Task description:
Set down the data below in full and exactly, minus the pictures.

Material to process Block Start

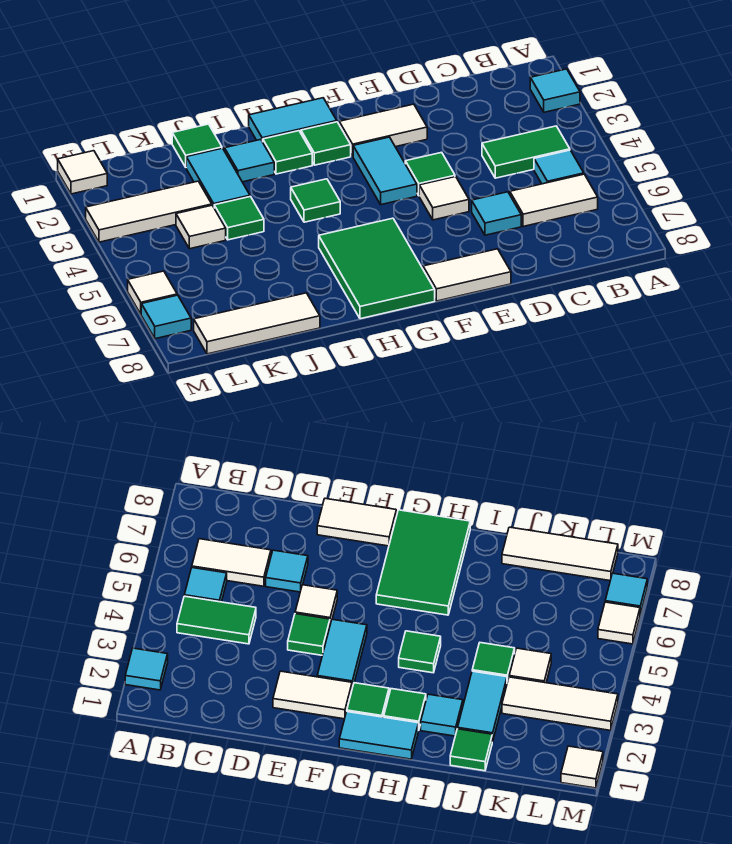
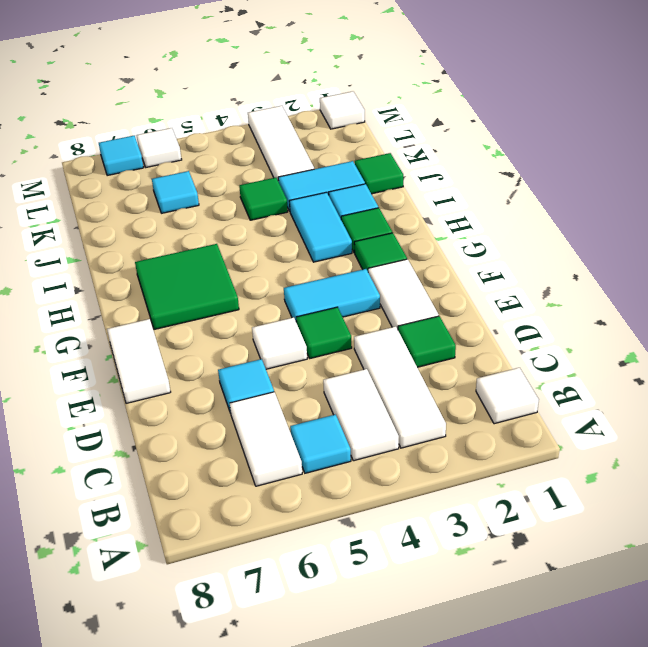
cyan tile A2 level 1 -> cyan tile K6 level 1
green tile B4:C4 level 1 -> white tile B4:C4 level 1
cyan tile G1:H1 level 1 -> cyan tile H3:I3 level 1
green tile G6:H8 level 1 -> green tile G6:H7 level 1
green tile H4 level 1 -> green tile D2 level 1
white tile J8:L8 level 1 -> white tile B3:D3 level 1
white tile K4 level 1 -> white tile B1 level 1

Material to process Block End

Written response:
cyan tile A2 level 1 -> cyan tile K6 level 1
green tile B4:C4 level 1 -> white tile B4:C4 level 1
cyan tile G1:H1 level 1 -> cyan tile H3:I3 level 1
green tile G6:H8 level 1 -> green tile G6:H7 level 1
green tile H4 level 1 -> green tile D2 level 1
white tile J8:L8 level 1 -> white tile B3:D3 level 1
white tile K4 level 1 -> white tile B1 level 1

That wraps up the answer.